(GIVEN DATA)

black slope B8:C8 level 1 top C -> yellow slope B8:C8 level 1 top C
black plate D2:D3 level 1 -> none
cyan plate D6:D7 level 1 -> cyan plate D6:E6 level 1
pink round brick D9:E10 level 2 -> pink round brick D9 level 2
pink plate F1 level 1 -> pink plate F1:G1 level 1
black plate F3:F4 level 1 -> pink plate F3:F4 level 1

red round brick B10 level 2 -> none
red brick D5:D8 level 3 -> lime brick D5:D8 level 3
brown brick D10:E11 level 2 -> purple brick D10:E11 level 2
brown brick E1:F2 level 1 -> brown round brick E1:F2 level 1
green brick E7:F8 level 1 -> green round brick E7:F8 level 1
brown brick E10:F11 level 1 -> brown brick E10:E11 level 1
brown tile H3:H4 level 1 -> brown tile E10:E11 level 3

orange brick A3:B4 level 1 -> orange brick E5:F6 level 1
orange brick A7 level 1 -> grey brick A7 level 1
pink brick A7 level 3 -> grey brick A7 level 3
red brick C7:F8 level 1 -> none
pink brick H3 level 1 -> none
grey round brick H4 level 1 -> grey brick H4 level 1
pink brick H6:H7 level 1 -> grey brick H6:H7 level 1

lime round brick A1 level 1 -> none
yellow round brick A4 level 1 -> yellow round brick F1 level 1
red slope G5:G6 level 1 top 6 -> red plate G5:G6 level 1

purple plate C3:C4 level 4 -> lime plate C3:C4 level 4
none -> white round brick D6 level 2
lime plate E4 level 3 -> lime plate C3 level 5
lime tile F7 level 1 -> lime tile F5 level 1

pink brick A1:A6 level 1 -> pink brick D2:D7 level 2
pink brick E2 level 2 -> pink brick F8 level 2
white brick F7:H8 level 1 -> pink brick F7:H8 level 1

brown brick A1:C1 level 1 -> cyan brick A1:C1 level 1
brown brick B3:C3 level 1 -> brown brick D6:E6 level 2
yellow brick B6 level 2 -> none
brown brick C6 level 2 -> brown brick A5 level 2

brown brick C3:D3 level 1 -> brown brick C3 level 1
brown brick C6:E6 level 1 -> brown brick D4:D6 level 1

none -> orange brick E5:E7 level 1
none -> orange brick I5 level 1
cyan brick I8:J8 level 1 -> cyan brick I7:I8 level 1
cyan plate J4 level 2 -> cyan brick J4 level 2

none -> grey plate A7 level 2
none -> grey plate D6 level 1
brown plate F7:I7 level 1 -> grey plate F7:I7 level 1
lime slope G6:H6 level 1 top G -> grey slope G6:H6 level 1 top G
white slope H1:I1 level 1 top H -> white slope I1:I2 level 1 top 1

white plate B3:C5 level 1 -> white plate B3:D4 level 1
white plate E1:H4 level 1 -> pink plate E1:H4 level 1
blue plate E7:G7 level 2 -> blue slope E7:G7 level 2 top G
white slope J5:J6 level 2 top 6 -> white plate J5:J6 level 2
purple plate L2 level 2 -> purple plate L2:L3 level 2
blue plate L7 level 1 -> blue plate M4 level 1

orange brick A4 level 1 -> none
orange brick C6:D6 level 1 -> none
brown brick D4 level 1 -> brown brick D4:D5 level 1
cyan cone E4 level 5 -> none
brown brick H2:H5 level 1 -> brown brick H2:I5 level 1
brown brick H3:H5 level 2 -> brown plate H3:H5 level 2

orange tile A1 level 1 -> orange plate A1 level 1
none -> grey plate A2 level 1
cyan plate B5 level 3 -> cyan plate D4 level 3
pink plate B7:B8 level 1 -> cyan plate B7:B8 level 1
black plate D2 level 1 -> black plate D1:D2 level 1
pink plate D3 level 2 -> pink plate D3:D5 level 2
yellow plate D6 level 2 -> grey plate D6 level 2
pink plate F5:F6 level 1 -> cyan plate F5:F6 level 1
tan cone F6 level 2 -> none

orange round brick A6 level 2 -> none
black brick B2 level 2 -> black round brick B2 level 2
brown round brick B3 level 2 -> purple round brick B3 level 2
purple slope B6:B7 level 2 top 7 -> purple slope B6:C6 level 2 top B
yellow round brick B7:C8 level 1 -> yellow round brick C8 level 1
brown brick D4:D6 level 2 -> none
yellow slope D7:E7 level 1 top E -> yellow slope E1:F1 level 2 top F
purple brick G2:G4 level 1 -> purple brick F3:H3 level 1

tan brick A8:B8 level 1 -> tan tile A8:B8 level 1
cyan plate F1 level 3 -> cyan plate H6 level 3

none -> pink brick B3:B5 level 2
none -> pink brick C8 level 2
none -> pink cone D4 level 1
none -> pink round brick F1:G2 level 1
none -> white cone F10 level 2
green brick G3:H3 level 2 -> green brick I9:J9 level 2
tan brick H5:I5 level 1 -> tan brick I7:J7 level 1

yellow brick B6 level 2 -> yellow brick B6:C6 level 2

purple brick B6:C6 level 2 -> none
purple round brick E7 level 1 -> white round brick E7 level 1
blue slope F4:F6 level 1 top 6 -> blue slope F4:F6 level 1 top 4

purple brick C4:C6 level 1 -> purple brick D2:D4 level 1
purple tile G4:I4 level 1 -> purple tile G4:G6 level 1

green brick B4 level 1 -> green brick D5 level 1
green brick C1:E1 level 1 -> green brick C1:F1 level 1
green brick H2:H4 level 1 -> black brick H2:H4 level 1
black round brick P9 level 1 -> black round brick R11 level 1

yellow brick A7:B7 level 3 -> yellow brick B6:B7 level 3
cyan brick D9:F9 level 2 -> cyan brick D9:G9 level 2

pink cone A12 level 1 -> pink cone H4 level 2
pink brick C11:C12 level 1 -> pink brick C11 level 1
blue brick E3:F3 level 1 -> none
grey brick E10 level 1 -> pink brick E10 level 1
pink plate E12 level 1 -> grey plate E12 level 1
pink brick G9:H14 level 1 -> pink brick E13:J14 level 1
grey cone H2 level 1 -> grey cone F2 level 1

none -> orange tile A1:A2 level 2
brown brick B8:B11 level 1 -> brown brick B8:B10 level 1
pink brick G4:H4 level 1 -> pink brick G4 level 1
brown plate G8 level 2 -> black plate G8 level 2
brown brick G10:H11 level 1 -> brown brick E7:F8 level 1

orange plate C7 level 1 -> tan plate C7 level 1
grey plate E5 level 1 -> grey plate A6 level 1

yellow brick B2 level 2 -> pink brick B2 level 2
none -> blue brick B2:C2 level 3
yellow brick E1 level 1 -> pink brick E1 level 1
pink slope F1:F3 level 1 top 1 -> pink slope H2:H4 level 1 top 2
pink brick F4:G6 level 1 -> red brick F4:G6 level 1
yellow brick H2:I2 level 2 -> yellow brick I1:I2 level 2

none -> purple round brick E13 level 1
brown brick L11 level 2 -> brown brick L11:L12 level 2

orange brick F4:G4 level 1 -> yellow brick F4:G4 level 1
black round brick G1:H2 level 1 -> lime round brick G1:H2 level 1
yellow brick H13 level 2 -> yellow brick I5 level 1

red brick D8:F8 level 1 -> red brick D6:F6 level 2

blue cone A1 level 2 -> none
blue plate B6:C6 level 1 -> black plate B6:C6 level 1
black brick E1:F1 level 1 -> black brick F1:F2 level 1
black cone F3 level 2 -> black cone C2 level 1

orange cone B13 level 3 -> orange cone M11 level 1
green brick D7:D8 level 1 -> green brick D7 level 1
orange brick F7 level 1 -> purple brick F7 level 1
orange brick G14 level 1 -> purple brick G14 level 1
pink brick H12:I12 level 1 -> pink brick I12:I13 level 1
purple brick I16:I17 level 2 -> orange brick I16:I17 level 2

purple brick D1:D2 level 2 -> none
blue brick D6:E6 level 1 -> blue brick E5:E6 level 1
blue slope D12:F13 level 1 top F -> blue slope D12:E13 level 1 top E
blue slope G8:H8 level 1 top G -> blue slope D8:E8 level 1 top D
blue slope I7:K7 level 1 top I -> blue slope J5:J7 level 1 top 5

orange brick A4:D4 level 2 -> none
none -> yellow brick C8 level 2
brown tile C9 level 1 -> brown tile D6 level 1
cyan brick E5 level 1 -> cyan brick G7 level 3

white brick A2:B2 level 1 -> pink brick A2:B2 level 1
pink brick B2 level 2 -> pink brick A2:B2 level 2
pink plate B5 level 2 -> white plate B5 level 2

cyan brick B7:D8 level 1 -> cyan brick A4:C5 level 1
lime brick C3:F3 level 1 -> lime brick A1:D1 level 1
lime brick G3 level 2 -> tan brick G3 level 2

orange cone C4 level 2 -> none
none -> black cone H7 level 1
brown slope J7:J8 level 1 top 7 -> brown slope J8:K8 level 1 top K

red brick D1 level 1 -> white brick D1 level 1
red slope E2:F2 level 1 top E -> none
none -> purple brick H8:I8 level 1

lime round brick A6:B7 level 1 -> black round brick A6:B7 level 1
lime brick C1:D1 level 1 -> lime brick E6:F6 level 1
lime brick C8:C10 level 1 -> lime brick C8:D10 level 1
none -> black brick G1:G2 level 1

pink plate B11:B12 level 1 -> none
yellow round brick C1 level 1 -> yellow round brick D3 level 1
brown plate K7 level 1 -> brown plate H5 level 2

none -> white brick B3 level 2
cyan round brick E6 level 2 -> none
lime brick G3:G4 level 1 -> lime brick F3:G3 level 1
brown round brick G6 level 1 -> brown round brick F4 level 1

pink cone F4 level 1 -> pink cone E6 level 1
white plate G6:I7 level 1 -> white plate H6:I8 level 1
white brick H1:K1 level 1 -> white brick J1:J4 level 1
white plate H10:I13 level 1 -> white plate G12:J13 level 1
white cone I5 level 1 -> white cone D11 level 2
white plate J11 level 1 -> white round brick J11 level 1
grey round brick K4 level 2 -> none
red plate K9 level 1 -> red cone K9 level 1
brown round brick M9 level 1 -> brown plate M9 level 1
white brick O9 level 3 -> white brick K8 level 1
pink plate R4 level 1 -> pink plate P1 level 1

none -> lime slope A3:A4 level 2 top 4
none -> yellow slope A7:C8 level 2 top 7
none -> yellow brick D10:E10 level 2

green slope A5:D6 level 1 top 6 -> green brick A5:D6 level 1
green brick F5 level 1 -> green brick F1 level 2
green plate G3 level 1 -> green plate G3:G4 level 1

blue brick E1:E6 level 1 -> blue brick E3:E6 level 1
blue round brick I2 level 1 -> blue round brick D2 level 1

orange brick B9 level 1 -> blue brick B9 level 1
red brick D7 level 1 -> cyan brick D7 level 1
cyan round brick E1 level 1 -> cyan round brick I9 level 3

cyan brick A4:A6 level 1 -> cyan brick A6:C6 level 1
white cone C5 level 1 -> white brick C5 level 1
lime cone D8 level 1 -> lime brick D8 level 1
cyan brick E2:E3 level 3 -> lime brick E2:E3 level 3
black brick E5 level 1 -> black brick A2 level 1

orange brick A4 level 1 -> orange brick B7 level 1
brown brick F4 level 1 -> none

(End GIVEN DATA)

In the entries above, the lines between the one holding "none -> white cone F10 level 2" and the one holding "yellow brick E1", inclusive, are to be printed exactly as written, and those alone.

## TASK SOLUTION
none -> white cone F10 level 2
green brick G3:H3 level 2 -> green brick I9:J9 level 2
tan brick H5:I5 level 1 -> tan brick I7:J7 level 1

yellow brick B6 level 2 -> yellow brick B6:C6 level 2

purple brick B6:C6 level 2 -> none
purple round brick E7 level 1 -> white round brick E7 level 1
blue slope F4:F6 level 1 top 6 -> blue slope F4:F6 level 1 top 4

purple brick C4:C6 level 1 -> purple brick D2:D4 level 1
purple tile G4:I4 level 1 -> purple tile G4:G6 level 1

green brick B4 level 1 -> green brick D5 level 1
green brick C1:E1 level 1 -> green brick C1:F1 level 1
green brick H2:H4 level 1 -> black brick H2:H4 level 1
black round brick P9 level 1 -> black round brick R11 level 1

yellow brick A7:B7 level 3 -> yellow brick B6:B7 level 3
cyan brick D9:F9 level 2 -> cyan brick D9:G9 level 2

pink cone A12 level 1 -> pink cone H4 level 2
pink brick C11:C12 level 1 -> pink brick C11 level 1
blue brick E3:F3 level 1 -> none
grey brick E10 level 1 -> pink brick E10 level 1
pink plate E12 level 1 -> grey plate E12 level 1
pink brick G9:H14 level 1 -> pink brick E13:J14 level 1
grey cone H2 level 1 -> grey cone F2 level 1

none -> orange tile A1:A2 level 2
brown brick B8:B11 level 1 -> brown brick B8:B10 level 1
pink brick G4:H4 level 1 -> pink brick G4 level 1
brown plate G8 level 2 -> black plate G8 level 2
brown brick G10:H11 level 1 -> brown brick E7:F8 level 1

orange plate C7 level 1 -> tan plate C7 level 1
grey plate E5 level 1 -> grey plate A6 level 1

yellow brick B2 level 2 -> pink brick B2 level 2
none -> blue brick B2:C2 level 3
yellow brick E1 level 1 -> pink brick E1 level 1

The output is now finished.